Problem requirements = From the first line of the records down to the one that holds "- moved: robot (aqua) (565 271) to (839 306)", transcribe each line exactly and add nothing.

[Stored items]
-- Opening Marker --
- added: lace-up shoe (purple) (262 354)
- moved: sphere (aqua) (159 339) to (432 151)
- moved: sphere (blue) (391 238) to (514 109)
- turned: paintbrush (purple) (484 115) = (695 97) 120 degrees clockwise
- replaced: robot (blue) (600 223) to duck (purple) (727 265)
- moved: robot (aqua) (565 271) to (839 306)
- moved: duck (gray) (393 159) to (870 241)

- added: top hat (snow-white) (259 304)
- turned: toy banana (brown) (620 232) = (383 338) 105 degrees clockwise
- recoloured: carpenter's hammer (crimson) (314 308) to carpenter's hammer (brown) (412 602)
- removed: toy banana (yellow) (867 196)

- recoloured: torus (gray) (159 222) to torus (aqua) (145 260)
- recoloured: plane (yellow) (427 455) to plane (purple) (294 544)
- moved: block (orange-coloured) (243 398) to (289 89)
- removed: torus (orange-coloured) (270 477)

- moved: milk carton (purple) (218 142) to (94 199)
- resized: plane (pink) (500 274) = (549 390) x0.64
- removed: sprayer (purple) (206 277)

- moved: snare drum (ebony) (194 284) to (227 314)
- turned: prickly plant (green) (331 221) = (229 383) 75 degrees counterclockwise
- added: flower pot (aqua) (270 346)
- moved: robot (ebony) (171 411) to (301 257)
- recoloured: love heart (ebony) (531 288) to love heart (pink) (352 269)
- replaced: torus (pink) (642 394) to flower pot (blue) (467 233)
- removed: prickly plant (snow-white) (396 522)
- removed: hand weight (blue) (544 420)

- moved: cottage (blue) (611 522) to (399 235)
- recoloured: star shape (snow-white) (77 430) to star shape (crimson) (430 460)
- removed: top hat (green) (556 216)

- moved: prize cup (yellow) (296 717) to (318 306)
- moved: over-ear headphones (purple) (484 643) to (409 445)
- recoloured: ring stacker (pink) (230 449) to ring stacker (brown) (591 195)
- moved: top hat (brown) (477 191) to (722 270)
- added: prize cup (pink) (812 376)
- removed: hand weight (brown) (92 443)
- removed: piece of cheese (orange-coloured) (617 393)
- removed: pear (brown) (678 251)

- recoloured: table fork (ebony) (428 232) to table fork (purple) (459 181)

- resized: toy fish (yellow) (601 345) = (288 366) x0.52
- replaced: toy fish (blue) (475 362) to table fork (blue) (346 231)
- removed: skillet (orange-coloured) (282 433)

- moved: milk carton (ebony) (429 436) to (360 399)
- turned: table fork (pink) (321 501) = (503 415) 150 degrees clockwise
-- Closing Marker --
Answer below =
- added: lace-up shoe (purple) (262 354)
- moved: sphere (aqua) (159 339) to (432 151)
- moved: sphere (blue) (391 238) to (514 109)
- turned: paintbrush (purple) (484 115) = (695 97) 120 degrees clockwise
- replaced: robot (blue) (600 223) to duck (purple) (727 265)
- moved: robot (aqua) (565 271) to (839 306)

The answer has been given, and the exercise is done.